● **Source records**:
┄┄┄┄┄┄

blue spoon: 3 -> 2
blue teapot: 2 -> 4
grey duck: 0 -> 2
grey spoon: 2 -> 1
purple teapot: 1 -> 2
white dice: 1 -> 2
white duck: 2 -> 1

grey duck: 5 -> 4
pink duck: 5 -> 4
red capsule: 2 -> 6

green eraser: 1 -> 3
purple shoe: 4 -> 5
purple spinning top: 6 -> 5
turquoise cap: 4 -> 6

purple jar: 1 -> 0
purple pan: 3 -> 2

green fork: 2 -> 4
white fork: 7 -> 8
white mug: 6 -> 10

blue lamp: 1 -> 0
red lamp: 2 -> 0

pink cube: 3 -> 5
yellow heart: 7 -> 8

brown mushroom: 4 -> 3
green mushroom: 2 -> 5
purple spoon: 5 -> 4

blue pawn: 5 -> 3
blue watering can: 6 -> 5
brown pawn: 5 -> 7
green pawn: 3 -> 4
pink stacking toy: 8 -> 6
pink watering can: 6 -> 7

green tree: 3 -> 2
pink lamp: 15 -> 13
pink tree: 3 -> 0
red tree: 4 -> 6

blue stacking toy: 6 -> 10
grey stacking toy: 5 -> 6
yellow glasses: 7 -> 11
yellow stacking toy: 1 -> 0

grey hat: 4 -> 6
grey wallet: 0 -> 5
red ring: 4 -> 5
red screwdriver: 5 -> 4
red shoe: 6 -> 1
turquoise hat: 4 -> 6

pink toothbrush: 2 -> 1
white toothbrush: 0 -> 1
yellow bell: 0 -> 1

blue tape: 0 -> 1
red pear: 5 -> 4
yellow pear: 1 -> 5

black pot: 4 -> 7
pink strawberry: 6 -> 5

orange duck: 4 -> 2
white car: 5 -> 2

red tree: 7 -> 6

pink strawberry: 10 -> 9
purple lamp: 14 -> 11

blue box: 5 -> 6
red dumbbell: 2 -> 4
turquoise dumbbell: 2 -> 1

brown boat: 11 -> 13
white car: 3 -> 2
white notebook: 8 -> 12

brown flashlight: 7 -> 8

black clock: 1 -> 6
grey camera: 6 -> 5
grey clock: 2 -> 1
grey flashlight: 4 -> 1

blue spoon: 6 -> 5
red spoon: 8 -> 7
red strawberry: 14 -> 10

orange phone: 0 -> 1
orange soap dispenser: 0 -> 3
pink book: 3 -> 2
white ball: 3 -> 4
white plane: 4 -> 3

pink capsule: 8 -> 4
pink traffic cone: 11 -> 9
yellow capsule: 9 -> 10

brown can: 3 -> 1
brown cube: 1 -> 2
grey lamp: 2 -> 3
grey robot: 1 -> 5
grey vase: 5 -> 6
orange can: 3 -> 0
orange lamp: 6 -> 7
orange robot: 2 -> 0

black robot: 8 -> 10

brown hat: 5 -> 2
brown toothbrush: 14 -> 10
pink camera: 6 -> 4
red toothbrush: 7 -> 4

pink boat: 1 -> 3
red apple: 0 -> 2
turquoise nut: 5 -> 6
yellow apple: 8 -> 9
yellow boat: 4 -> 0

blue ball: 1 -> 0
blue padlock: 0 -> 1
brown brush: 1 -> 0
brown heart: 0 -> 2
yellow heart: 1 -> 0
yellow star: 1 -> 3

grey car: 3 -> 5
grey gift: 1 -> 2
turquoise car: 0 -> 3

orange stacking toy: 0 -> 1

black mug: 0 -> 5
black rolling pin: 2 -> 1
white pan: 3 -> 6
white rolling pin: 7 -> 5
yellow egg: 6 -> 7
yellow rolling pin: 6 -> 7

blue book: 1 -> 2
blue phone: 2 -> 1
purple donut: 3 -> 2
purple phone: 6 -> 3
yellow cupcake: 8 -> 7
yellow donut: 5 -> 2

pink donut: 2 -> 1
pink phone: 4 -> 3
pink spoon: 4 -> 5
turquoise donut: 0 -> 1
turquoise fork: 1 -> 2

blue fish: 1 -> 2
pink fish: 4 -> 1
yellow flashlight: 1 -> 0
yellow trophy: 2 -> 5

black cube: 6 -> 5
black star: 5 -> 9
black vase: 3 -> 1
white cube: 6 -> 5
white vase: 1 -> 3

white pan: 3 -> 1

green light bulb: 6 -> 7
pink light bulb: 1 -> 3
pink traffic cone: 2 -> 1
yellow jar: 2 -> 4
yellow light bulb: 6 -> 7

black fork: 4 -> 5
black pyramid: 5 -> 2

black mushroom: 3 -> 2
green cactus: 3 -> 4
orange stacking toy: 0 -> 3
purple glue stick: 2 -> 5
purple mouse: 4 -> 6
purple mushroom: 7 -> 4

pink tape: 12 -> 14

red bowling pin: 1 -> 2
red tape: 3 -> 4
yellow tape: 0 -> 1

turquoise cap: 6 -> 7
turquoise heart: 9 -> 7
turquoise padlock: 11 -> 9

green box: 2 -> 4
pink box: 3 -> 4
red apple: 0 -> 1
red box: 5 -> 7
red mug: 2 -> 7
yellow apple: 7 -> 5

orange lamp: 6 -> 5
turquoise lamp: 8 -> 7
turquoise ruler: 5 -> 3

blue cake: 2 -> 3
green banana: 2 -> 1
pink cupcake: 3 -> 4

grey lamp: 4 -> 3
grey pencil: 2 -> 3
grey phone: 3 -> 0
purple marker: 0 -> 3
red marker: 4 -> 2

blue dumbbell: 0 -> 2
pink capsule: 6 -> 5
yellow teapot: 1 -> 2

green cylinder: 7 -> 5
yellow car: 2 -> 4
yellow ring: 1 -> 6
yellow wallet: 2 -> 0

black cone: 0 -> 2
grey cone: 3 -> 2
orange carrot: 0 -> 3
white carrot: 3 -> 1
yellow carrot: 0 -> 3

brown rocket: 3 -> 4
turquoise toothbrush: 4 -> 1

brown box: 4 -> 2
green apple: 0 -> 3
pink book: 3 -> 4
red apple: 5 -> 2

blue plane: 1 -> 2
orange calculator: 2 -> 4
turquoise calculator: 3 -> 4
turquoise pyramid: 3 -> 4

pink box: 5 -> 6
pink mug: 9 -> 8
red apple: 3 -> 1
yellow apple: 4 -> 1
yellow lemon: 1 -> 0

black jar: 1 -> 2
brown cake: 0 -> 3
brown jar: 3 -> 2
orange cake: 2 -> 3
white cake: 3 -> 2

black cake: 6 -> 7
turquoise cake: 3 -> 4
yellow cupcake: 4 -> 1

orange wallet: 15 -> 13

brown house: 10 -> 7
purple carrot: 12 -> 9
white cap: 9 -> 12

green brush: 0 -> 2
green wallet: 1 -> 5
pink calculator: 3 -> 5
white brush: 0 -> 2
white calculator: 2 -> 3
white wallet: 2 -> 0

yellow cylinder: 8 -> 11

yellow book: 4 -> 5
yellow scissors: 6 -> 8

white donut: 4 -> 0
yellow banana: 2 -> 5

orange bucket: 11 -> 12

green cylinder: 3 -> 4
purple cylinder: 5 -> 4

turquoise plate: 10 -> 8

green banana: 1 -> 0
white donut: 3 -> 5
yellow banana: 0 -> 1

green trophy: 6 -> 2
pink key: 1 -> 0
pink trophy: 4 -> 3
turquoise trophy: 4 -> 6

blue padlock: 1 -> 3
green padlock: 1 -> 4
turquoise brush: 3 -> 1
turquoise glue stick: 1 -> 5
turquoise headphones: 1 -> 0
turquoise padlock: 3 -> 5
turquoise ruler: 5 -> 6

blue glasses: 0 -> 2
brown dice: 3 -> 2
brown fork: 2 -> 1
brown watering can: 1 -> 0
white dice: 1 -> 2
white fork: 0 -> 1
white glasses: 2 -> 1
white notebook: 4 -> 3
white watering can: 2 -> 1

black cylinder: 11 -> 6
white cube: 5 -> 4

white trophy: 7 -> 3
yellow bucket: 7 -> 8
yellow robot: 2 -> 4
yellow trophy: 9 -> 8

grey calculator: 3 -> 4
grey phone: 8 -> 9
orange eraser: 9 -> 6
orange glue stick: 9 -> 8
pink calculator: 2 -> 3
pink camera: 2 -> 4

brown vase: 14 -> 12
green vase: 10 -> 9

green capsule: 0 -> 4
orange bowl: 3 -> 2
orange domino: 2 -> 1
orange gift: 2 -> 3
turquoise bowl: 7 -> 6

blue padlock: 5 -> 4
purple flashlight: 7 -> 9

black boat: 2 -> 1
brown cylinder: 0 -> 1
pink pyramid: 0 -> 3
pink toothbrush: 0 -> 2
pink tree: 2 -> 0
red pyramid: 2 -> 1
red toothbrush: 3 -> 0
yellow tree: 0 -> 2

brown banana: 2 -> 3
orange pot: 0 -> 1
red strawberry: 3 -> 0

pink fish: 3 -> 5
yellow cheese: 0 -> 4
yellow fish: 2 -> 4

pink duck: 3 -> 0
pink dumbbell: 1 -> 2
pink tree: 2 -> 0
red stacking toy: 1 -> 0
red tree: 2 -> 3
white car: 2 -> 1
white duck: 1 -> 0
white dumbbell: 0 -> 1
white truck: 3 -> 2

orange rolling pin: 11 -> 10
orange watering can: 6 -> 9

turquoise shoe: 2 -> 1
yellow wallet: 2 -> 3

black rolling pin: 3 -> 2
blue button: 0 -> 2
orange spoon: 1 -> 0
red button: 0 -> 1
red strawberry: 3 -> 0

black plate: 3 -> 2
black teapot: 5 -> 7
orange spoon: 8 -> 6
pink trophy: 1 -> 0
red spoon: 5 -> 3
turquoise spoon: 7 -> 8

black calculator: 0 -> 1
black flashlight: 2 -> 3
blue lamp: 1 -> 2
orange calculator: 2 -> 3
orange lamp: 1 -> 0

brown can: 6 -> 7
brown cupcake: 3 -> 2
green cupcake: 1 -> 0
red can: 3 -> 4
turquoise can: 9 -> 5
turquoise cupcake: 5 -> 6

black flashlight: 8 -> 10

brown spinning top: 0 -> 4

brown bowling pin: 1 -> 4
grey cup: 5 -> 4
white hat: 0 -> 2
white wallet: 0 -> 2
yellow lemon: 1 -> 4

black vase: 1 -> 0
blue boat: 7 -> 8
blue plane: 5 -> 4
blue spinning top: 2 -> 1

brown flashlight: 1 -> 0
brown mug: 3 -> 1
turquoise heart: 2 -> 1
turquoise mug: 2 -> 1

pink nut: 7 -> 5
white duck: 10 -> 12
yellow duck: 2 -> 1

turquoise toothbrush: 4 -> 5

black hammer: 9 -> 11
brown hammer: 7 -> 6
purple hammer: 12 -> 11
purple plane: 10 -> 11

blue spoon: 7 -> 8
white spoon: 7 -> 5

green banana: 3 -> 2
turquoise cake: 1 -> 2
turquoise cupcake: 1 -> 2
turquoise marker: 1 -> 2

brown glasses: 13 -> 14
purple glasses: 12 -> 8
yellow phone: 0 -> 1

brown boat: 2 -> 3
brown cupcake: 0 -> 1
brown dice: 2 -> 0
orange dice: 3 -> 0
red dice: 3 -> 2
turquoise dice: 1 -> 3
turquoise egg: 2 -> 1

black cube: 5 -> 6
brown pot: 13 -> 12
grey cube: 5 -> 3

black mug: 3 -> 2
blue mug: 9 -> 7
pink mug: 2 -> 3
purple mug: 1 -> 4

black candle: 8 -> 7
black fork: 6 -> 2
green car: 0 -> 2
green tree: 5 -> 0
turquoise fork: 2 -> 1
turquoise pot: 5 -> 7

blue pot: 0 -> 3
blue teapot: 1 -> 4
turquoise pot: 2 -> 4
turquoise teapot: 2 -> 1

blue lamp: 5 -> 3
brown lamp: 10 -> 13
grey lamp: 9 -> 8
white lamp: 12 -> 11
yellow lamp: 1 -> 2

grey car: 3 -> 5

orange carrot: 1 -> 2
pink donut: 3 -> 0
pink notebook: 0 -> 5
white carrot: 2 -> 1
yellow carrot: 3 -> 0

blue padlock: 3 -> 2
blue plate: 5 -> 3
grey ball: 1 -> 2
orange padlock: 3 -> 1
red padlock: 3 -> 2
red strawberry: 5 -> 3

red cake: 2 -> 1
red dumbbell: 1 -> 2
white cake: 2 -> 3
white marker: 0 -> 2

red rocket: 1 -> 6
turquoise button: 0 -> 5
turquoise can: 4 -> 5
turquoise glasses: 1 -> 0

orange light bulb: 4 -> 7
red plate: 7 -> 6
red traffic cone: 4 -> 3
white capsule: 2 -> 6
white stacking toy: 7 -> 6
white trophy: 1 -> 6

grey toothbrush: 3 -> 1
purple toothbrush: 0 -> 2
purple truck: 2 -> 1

┄┄┄┄┄┄

Whenever "cupcake" occurs in a line of the entries, copy that line.

yellow cupcake: 8 -> 7
pink cupcake: 3 -> 4
yellow cupcake: 4 -> 1
brown cupcake: 3 -> 2
green cupcake: 1 -> 0
turquoise cupcake: 5 -> 6
turquoise cupcake: 1 -> 2
brown cupcake: 0 -> 1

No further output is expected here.